**EXERCISE MATERIAL:**
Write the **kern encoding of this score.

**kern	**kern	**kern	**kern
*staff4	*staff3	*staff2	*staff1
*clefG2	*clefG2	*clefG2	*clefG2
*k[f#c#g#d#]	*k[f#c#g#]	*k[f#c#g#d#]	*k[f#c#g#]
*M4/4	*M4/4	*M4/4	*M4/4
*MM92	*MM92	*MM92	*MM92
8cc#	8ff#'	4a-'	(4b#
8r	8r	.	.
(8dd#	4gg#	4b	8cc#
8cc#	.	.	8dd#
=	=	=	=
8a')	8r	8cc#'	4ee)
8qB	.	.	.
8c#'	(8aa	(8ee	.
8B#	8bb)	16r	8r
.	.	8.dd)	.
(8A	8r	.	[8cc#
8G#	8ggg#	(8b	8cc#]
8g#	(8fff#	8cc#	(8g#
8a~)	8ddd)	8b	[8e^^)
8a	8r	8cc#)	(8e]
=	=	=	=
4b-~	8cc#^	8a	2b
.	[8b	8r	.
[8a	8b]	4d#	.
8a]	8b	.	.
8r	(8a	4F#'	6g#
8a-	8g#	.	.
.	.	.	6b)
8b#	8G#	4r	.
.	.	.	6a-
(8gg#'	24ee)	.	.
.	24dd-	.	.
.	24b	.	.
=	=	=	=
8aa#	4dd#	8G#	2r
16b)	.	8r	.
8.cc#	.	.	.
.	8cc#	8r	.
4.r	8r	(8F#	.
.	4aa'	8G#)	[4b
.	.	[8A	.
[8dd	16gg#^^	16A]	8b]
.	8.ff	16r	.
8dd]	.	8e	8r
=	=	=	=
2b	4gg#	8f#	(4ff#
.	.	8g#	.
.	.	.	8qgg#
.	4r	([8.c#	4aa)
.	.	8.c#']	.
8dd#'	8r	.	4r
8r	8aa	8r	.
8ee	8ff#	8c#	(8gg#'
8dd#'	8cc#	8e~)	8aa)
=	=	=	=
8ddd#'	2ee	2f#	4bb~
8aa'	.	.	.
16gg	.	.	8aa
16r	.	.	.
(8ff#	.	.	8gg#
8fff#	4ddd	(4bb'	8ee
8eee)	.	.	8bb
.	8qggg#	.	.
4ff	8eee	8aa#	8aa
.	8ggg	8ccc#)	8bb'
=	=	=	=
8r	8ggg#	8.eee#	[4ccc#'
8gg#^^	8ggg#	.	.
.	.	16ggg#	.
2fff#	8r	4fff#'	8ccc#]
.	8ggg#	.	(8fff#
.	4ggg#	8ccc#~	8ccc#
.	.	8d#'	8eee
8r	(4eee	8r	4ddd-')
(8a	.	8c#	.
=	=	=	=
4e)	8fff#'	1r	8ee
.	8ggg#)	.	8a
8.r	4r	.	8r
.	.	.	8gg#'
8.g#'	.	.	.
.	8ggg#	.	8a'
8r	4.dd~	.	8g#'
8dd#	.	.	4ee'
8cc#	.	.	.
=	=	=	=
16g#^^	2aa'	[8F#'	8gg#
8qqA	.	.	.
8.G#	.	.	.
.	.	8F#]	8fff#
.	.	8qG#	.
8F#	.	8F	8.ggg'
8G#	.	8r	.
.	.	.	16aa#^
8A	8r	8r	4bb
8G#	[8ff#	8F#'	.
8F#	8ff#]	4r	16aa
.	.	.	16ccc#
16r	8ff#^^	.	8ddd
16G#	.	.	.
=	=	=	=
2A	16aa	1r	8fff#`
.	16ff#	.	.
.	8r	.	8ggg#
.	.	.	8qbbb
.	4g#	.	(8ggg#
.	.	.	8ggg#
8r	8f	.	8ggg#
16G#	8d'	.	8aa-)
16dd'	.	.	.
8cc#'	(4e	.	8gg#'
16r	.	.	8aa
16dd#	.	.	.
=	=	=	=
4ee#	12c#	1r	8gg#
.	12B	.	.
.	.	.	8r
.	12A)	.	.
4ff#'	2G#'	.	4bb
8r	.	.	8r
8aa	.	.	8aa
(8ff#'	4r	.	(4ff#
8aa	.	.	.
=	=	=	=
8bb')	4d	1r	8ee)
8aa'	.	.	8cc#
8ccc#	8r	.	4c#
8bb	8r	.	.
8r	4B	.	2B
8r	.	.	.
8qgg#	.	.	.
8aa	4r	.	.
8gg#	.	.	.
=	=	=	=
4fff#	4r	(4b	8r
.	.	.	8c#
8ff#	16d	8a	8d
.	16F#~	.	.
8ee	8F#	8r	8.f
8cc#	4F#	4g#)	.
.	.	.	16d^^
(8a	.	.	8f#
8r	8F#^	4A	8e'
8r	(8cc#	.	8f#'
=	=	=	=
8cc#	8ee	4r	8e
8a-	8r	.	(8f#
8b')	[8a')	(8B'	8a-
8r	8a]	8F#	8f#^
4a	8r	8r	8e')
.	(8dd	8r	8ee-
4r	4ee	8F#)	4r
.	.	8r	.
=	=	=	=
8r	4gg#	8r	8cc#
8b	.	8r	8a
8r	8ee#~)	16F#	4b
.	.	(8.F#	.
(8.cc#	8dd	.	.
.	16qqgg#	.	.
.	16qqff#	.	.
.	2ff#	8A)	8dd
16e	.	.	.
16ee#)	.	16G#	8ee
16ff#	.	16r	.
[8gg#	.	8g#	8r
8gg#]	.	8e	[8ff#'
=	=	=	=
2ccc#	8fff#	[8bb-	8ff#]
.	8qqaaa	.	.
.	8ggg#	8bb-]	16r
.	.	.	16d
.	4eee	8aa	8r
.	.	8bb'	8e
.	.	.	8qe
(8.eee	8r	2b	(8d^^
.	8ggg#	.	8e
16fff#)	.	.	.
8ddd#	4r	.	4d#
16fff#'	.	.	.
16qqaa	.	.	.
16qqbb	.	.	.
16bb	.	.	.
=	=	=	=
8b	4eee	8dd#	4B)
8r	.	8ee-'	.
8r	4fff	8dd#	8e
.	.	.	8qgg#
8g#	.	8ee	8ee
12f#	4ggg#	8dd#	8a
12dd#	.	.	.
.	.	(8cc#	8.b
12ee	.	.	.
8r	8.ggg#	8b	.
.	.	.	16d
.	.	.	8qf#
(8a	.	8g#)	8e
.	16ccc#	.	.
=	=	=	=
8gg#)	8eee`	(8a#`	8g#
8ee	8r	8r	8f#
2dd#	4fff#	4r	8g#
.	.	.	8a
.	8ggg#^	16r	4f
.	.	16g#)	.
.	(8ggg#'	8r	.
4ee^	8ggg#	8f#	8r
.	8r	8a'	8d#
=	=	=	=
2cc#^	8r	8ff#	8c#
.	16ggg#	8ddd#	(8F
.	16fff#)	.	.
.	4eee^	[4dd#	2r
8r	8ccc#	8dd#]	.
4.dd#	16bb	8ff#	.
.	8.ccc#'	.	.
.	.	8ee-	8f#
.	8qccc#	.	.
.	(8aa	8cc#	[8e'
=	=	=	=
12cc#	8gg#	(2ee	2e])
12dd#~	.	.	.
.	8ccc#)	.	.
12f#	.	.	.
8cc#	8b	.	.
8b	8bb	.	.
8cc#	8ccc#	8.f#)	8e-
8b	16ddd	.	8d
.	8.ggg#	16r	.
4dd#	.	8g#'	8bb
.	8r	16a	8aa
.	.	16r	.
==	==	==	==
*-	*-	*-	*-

**AIM OF THE EXERCISE:**
Count the lines in the entries above that contain the string "kern". Reply with the number alone.

**RESULT OF THE EXERCISE:**
2